_Objective_
Pull every line containing "with" out of the material below.

[Records contained in a dataset]
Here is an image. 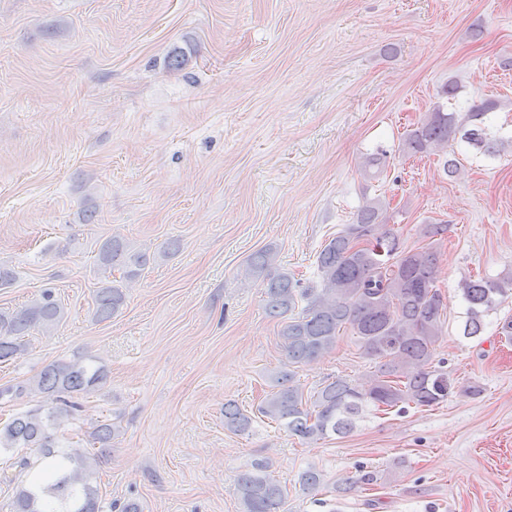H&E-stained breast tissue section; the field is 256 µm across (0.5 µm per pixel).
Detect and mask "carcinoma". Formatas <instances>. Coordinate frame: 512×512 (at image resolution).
<instances>
[{"mask_svg": "<svg viewBox=\"0 0 512 512\" xmlns=\"http://www.w3.org/2000/svg\"><path fill=\"white\" fill-rule=\"evenodd\" d=\"M498 108L499 102L491 99L475 102L465 112H446L437 105L405 134L402 151L408 155L429 153L445 147L459 134L470 146L494 153L495 142L487 137L486 122ZM386 163V151L368 154L362 162L364 174H377ZM383 208L379 198L366 200L352 222L321 249L317 257L318 290L298 292V284L288 273L271 272L277 258L271 248L256 253L246 268L248 275L263 277L269 313L285 318L280 336L288 367L272 377L271 391L258 412L301 439L317 441L332 434L346 435L370 406L400 411L411 404L430 408L454 393L450 375L439 367L430 368L443 316L442 296L435 285V237L446 233L448 225H421L420 238L426 244L408 249L393 229L384 228ZM360 232L371 234L383 247L391 260V271L382 272L372 250H352L351 240ZM98 260L104 267L120 268L123 279L131 281L141 276L151 257L134 243L112 237L101 244ZM459 289L467 303L463 335L476 336L482 330V318L512 294V276L465 279ZM299 296L307 299V305L297 314ZM93 303L98 319L111 318L125 303L123 286L112 281L100 286ZM63 316L50 291L19 309L0 310V362L20 354L23 338L31 331L47 330ZM347 328L357 336L363 355L375 361L376 369L362 382L342 377L326 382L309 408L291 367L332 351L340 332ZM105 379L104 367L93 365L90 358L54 362L40 372L30 389L55 398L62 406L46 414L39 409L28 411L0 427V449L37 448L43 458L62 460L46 487L61 512H100L98 490L92 484L94 458L77 448L56 447L50 429L77 409L72 397L89 392ZM250 424L251 417L235 404L224 406V427L229 431L242 433ZM118 431L113 422L99 423L92 441L105 447ZM267 469L266 463L258 462L253 470L239 476L244 512H280L287 491ZM11 507L12 512H41L38 497L23 484L17 488Z\"/></svg>", "mask_w": 512, "mask_h": 512, "instance_id": "1", "label": "carcinoma"}]
</instances>
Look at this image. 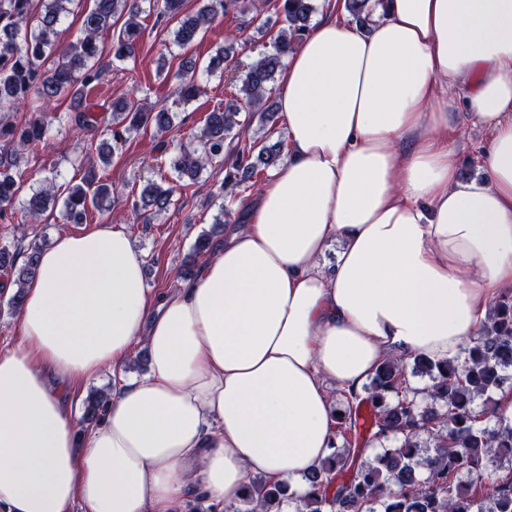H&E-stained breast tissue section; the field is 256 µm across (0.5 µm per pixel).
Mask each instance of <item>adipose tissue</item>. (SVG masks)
I'll use <instances>...</instances> for the list:
<instances>
[{"instance_id": "obj_1", "label": "adipose tissue", "mask_w": 512, "mask_h": 512, "mask_svg": "<svg viewBox=\"0 0 512 512\" xmlns=\"http://www.w3.org/2000/svg\"><path fill=\"white\" fill-rule=\"evenodd\" d=\"M326 3L280 75L288 156L197 280L150 292L112 224L42 251L0 354V512H222L256 474L304 495L327 381L455 357L512 288V0H380L366 30ZM460 112L489 132L470 180ZM139 345L147 374L80 432L77 385Z\"/></svg>"}]
</instances>
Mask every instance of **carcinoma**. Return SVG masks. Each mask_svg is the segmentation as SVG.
Segmentation results:
<instances>
[{"mask_svg":"<svg viewBox=\"0 0 512 512\" xmlns=\"http://www.w3.org/2000/svg\"><path fill=\"white\" fill-rule=\"evenodd\" d=\"M76 0H0V219L20 205L31 223L57 206L66 221L80 223L95 211L112 209L113 189L108 178L94 170L76 184L53 181L19 199V179L29 157L42 151L57 117L63 95L83 99L101 87L104 64L135 57L142 37L140 22L145 0H92L84 11L74 40L62 46L59 27L72 13ZM252 0H199L192 14L183 0H153L156 15L176 21L173 42L191 48L199 35L230 13H251ZM351 22L370 26L371 0H344ZM280 27L271 50L258 54L237 78L234 98L205 114L203 124L188 141L172 137L170 168L177 179L196 180L207 167L224 168L220 189L236 190L253 178L261 165L271 166L283 155L281 140L269 141L277 117L268 85L284 69L285 57L309 33L316 12L314 0H277ZM123 21L112 44L101 41L112 23ZM205 67L213 73L247 40L230 32ZM51 65H46V61ZM196 59H183L178 72L176 103H190L205 94ZM23 106L28 116L12 122L8 112ZM112 123L97 146L103 165L132 133L153 127L163 134L173 128V114L165 106L136 104L119 97L109 105ZM266 136H249L254 122ZM236 140L231 145L229 141ZM180 186L162 179L147 183L131 200L132 210L145 224L175 204ZM43 243L22 235L11 250L0 247V270L15 276L17 290L10 299L22 307L24 286L34 276ZM403 357L381 361L370 382L341 391L331 454L308 474L310 490L295 502V512H512V419L504 416L498 391L512 371V290L501 293L478 334L445 361L413 359L412 373L430 383L412 387ZM482 400V409L475 406ZM101 392L88 401L84 420L98 423L107 409ZM373 408L367 429H358V409ZM377 452L365 457L371 449ZM286 488L262 480L250 482L249 494L224 512H281Z\"/></svg>","mask_w":512,"mask_h":512,"instance_id":"obj_1","label":"carcinoma"}]
</instances>
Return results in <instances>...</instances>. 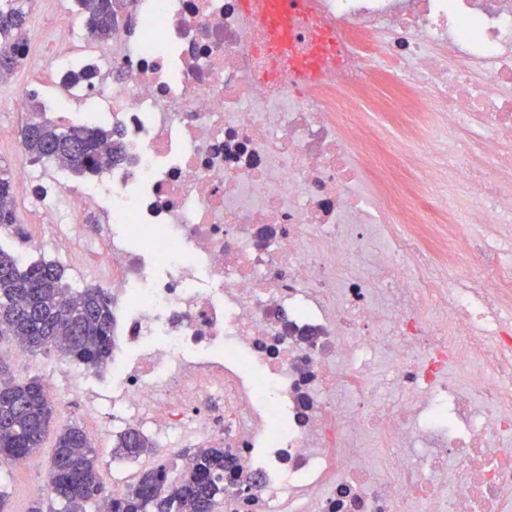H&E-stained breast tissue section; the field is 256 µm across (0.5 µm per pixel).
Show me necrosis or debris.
Listing matches in <instances>:
<instances>
[{
  "mask_svg": "<svg viewBox=\"0 0 512 512\" xmlns=\"http://www.w3.org/2000/svg\"><path fill=\"white\" fill-rule=\"evenodd\" d=\"M314 3L276 54L241 0L84 35L62 94L94 109L61 118L122 153L82 183L20 163L12 200L19 261L111 303L108 364L55 371L94 434L223 447L224 512H512V0ZM323 29L343 52L292 80ZM36 41L22 70L60 83L72 38ZM384 161L415 181L358 193Z\"/></svg>",
  "mask_w": 512,
  "mask_h": 512,
  "instance_id": "necrosis-or-debris-1",
  "label": "necrosis or debris"
}]
</instances>
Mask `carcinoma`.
Segmentation results:
<instances>
[{
  "mask_svg": "<svg viewBox=\"0 0 512 512\" xmlns=\"http://www.w3.org/2000/svg\"><path fill=\"white\" fill-rule=\"evenodd\" d=\"M86 28L99 41L112 38L118 0H76ZM27 0H0V76L18 64L25 37ZM20 137L25 153L35 161L70 167L78 174L97 173L112 165L119 130L110 125L65 124L42 113L26 122ZM111 310L97 287L73 288L65 270L51 261L22 268L17 257L0 249V341L7 339L28 353L53 348L86 367L104 365L111 353ZM55 407L43 380L16 381L0 361V461H24L40 450L52 427ZM153 443L130 429L112 443L115 457L136 459ZM192 465L176 475L165 464L141 473L123 496L110 499L109 512H215L224 500L222 448H196ZM47 494L55 512H87L106 497L97 455L86 432L76 424L55 434L48 469Z\"/></svg>",
  "mask_w": 512,
  "mask_h": 512,
  "instance_id": "obj_1",
  "label": "carcinoma"
}]
</instances>
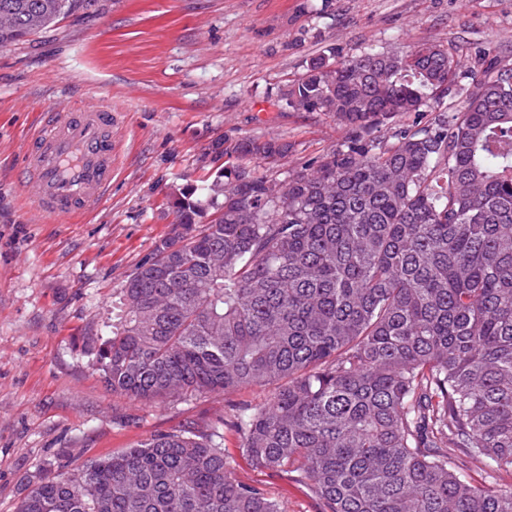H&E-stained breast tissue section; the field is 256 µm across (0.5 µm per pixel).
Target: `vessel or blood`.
<instances>
[{
  "instance_id": "obj_1",
  "label": "vessel or blood",
  "mask_w": 512,
  "mask_h": 512,
  "mask_svg": "<svg viewBox=\"0 0 512 512\" xmlns=\"http://www.w3.org/2000/svg\"><path fill=\"white\" fill-rule=\"evenodd\" d=\"M113 115L84 101L48 112L26 145L20 184L50 221L97 207L112 186Z\"/></svg>"
}]
</instances>
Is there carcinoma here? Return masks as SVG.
Returning <instances> with one entry per match:
<instances>
[{
	"instance_id": "1",
	"label": "carcinoma",
	"mask_w": 512,
	"mask_h": 512,
	"mask_svg": "<svg viewBox=\"0 0 512 512\" xmlns=\"http://www.w3.org/2000/svg\"><path fill=\"white\" fill-rule=\"evenodd\" d=\"M90 2L0 0V46ZM461 68L435 43L310 59L281 101L345 140L283 180L251 163L288 145L224 140L236 162L173 196L170 234L88 337L105 386L145 403L273 387L237 416L243 449L322 512H512V67L482 60L457 103ZM223 428L45 476L17 512H283L233 478ZM440 113L443 112H427L423 116L415 113L408 114L401 118L400 122H397V124L383 127L381 133H379L378 135H380L382 141H392L393 136L395 135L396 131L399 130V128H420L426 125L428 122H431L434 119V117H436Z\"/></svg>"
}]
</instances>
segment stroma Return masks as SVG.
<instances>
[{
    "label": "stroma",
    "mask_w": 512,
    "mask_h": 512,
    "mask_svg": "<svg viewBox=\"0 0 512 512\" xmlns=\"http://www.w3.org/2000/svg\"><path fill=\"white\" fill-rule=\"evenodd\" d=\"M452 45L464 66L512 64V0H93L91 8L0 47V512L58 467L159 433L224 423L237 480L285 512H321L305 483L257 468L233 421L266 402L244 387L188 402L112 395L84 347L139 261L171 228L173 192L224 165L225 138L275 139L289 152L258 173L285 178L345 138L334 116L279 98L310 58L336 45L406 53ZM92 98L116 115L112 187L90 213L46 222L17 182L45 110Z\"/></svg>",
    "instance_id": "stroma-1"
}]
</instances>
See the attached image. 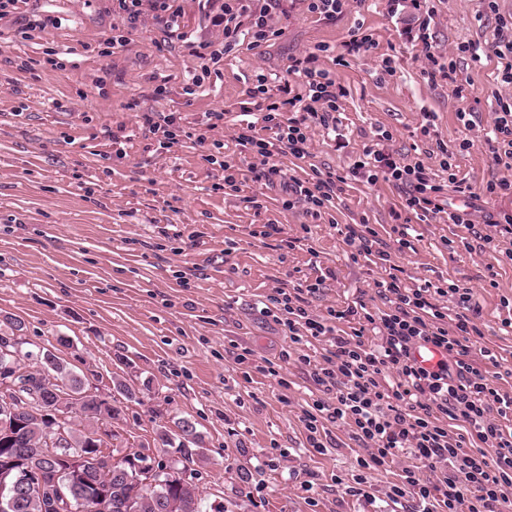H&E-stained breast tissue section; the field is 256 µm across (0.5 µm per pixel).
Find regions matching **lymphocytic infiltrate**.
<instances>
[{"label": "lymphocytic infiltrate", "mask_w": 512, "mask_h": 512, "mask_svg": "<svg viewBox=\"0 0 512 512\" xmlns=\"http://www.w3.org/2000/svg\"><path fill=\"white\" fill-rule=\"evenodd\" d=\"M249 2L224 0L225 39L235 40L234 22L241 16L248 17L255 42L269 38L268 17L282 9L284 0H269L257 11ZM316 61L313 53L293 58L289 70L304 77L307 96L294 95L266 106L262 117L266 123L274 121L281 107L296 112L287 124L278 126L275 140L257 137L254 123L240 125L236 140L243 149L266 163L283 152L298 159L308 156L310 127L333 123L344 95ZM391 138L389 131L376 129L362 147L355 172L367 182L385 180L401 188L406 208L420 217L442 214L448 223H467L466 213L445 210L444 187L422 162L401 164L385 153L384 144ZM342 181L331 171L317 174L309 183L289 178L281 183L283 205L290 209L300 202L309 211H320L332 203ZM316 289V284H306L268 298L281 312L291 343L304 345L322 336L330 342L319 361L307 355L301 358L310 366L320 393L302 416L309 447L319 453L327 450L321 420L344 422L351 428L352 440L364 450L358 460L360 472L352 478L353 494H360L368 474L403 457L407 464L401 479L387 491L392 504L411 498L417 502L414 512H502L512 501V428L505 424L512 418V395L501 392L481 366L496 356L477 346L482 332L474 321L469 289H458L459 310L450 324L439 303L447 289L429 283L406 288L394 272L378 283V294L388 308L375 314L353 307L332 308L323 316L312 314L306 297ZM356 315L376 331L377 344L365 345L358 333L335 334L334 322ZM423 343L444 353L437 369H425L413 359L414 347ZM475 351L480 359H472ZM452 421L459 423L460 432L449 433ZM424 469L429 477H421Z\"/></svg>", "instance_id": "1"}]
</instances>
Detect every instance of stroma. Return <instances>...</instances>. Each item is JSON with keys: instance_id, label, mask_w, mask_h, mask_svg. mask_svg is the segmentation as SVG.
Here are the masks:
<instances>
[{"instance_id": "1", "label": "stroma", "mask_w": 512, "mask_h": 512, "mask_svg": "<svg viewBox=\"0 0 512 512\" xmlns=\"http://www.w3.org/2000/svg\"><path fill=\"white\" fill-rule=\"evenodd\" d=\"M169 4L173 24L130 25L117 0H17L0 14V320L21 322L36 348L68 337L58 355L73 371L88 367L102 387L119 378L136 390V399L118 398L112 423L125 448L154 447L159 425L194 422L206 458L187 462L186 473L226 512H392L386 492L406 459L369 474V495L347 494L363 454L349 425L327 424L333 446L319 454L301 422L320 393L299 357L320 358L329 342L292 346L262 304L276 289L316 281L307 298L314 313L360 304L375 313L390 263L408 288L469 289L480 343L498 357L496 384L512 394V333L503 327L512 319V240L494 248L481 240L512 201L446 191L449 209L467 210L469 224L415 221L411 249L386 262L351 259L339 231L366 224L386 243L407 216L400 189L353 171L379 127L393 136L394 159L422 161L437 182L452 173L476 188L512 181L488 141L498 96L512 94L495 55L512 0L493 11L483 0H430L426 11L412 0H353L333 20L295 0L271 14L269 41L242 29L229 44L215 23L219 0ZM365 35L368 51L343 56L344 42ZM203 42L223 49L219 62L201 54ZM427 43L452 53L455 82L472 88L467 100L455 98L454 82L424 75ZM471 43L479 58L464 53ZM309 52L344 89L336 128L313 126L308 157L282 153L275 163L285 178L343 176L334 206L318 216L300 204L285 209L279 184L266 183L260 159L234 139L243 116L259 118L265 106L247 94L256 74L267 76L271 95L286 83L306 95L288 67ZM171 112L184 134L163 149L144 117ZM208 112L223 113V128L203 126ZM268 224L279 233L263 236ZM286 350L292 358L279 378L247 374L237 361L274 362Z\"/></svg>"}]
</instances>
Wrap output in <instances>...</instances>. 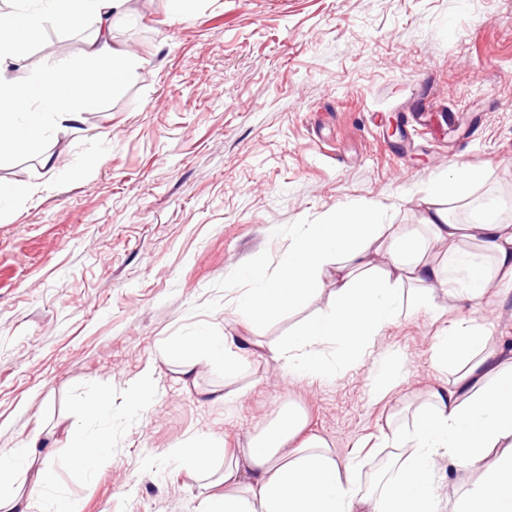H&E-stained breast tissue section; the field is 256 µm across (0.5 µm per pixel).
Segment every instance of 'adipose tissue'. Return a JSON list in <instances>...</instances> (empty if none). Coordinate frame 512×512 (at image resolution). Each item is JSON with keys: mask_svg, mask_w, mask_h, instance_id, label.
<instances>
[{"mask_svg": "<svg viewBox=\"0 0 512 512\" xmlns=\"http://www.w3.org/2000/svg\"><path fill=\"white\" fill-rule=\"evenodd\" d=\"M131 0H43L28 14L27 33L49 25L81 27L95 16L98 28L83 59L69 76L54 68L36 73L29 85L7 79L12 53L0 54V165L21 149L38 150L49 127L82 121L84 108L109 86L120 87L137 66L136 57L112 43L114 23L124 19ZM25 120H18V113ZM481 174L452 170L427 190L434 204L424 231L381 223L384 206L369 201L338 209L323 224H301L278 257L277 272L266 277L252 267L240 270L247 288L238 305L251 322H269L316 300L336 278V290L318 316L295 334L269 347L283 375L312 370L334 377L336 367L321 349L339 346L346 366L372 356L376 336L410 311L440 313L438 293L449 300L478 303L497 282L512 281V224L486 198L471 208L466 222L449 220L436 207L441 198L465 197ZM387 255L390 271L375 275V259ZM415 292L404 299L405 287ZM247 340L200 332L180 340L173 351L182 374H193L199 357L232 368L246 353ZM436 367L454 366L453 384L433 390L416 408L411 431L388 426L383 435L399 452V465L379 493L361 492L353 481L355 459L336 458L319 437L301 438L304 416L283 410L263 434L237 453L225 455L217 443L196 436L188 447L169 449L164 459L190 470L207 494L205 512H439L441 463L473 471L477 481L456 493L451 512H512V356L503 357L485 329L455 327L439 336L432 355ZM109 406L105 394L83 405L86 423L71 430L74 464L87 475L110 466L112 452L102 436L88 434ZM53 455L40 437L20 448L0 450V512H79L74 501L51 496Z\"/></svg>", "mask_w": 512, "mask_h": 512, "instance_id": "ef3b65f1", "label": "adipose tissue"}]
</instances>
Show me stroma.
Returning a JSON list of instances; mask_svg holds the SVG:
<instances>
[{
  "label": "stroma",
  "instance_id": "35a3bbf8",
  "mask_svg": "<svg viewBox=\"0 0 512 512\" xmlns=\"http://www.w3.org/2000/svg\"><path fill=\"white\" fill-rule=\"evenodd\" d=\"M95 28L90 18L22 44L0 34V51L21 58L9 79L73 67ZM112 37L140 65L78 129L46 130L55 170L34 151L0 167V185L36 189L0 202V449L45 437L81 512H203L181 467L146 459L196 435L245 447L290 405L376 489L393 454L381 433L409 428L424 394L454 379L431 360L439 330L484 324L512 339V283L444 319L389 326L372 353L399 382L380 400L374 363L341 365L332 345L334 379L284 380L266 343L323 303L249 324L239 270L274 275L298 225L369 200L385 204L383 223L420 226L426 188L456 167L482 178L449 213L496 196L511 220L512 0H195L181 22L169 0H132ZM199 331L255 346L233 369L205 362L181 378L168 354ZM96 391L111 397L96 429L112 464L87 483L67 429Z\"/></svg>",
  "mask_w": 512,
  "mask_h": 512
}]
</instances>
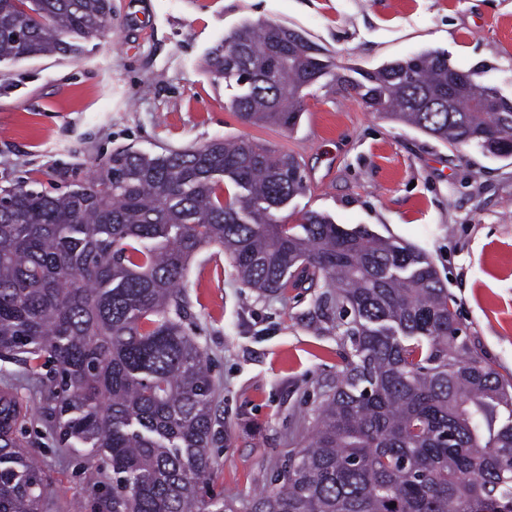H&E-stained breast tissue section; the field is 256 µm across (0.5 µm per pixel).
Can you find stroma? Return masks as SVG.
<instances>
[{
  "label": "stroma",
  "instance_id": "1",
  "mask_svg": "<svg viewBox=\"0 0 512 512\" xmlns=\"http://www.w3.org/2000/svg\"><path fill=\"white\" fill-rule=\"evenodd\" d=\"M300 30L338 68L373 69L425 50L512 96V0H112V28L54 57L0 62V188L25 182L64 192L120 149L153 155L245 136L295 154L307 189L278 213L315 211L423 250L447 285L463 337L512 375V158L452 148L372 112L343 83L308 89L291 131L243 123L235 94L207 71L210 49L246 22ZM184 328L206 349L220 384L214 492L232 512L258 475L275 481L308 436L321 394L345 364L334 320L313 291L261 296L223 250L201 249L184 280ZM47 367L0 357V389L35 412L26 441L53 512H97L100 476L62 447L36 409Z\"/></svg>",
  "mask_w": 512,
  "mask_h": 512
}]
</instances>
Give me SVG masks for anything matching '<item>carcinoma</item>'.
I'll return each instance as SVG.
<instances>
[{
  "mask_svg": "<svg viewBox=\"0 0 512 512\" xmlns=\"http://www.w3.org/2000/svg\"><path fill=\"white\" fill-rule=\"evenodd\" d=\"M111 0H0V61L65 54L111 26ZM283 26L243 24L207 57L250 125L292 130L303 91L335 63ZM448 55L424 51L356 71L373 111L494 159L512 141V97L469 80L448 92ZM306 191L299 160L250 138L146 155L116 151L86 184L0 189V352L45 358L41 414L69 448L112 472L100 512H226L211 479L215 387L183 326L188 266L217 245L261 296L319 288L346 349L308 440L249 512H512V380L460 339L426 253L313 211L276 212ZM31 409L0 391V512H46L41 467L20 435Z\"/></svg>",
  "mask_w": 512,
  "mask_h": 512,
  "instance_id": "obj_1",
  "label": "carcinoma"
}]
</instances>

_Solution_
Returning <instances> with one entry per match:
Detect every instance of stroma. Return <instances>...</instances>. Each item is JSON with keys: instance_id, label, mask_w, mask_h, mask_svg. mask_svg is the segmentation as SVG.
Segment every instance of 'adipose tissue'. Return a JSON list in <instances>...</instances> (empty if none). Coordinate frame 512×512 (at image resolution). Each item is JSON with keys: mask_svg, mask_w, mask_h, instance_id, label.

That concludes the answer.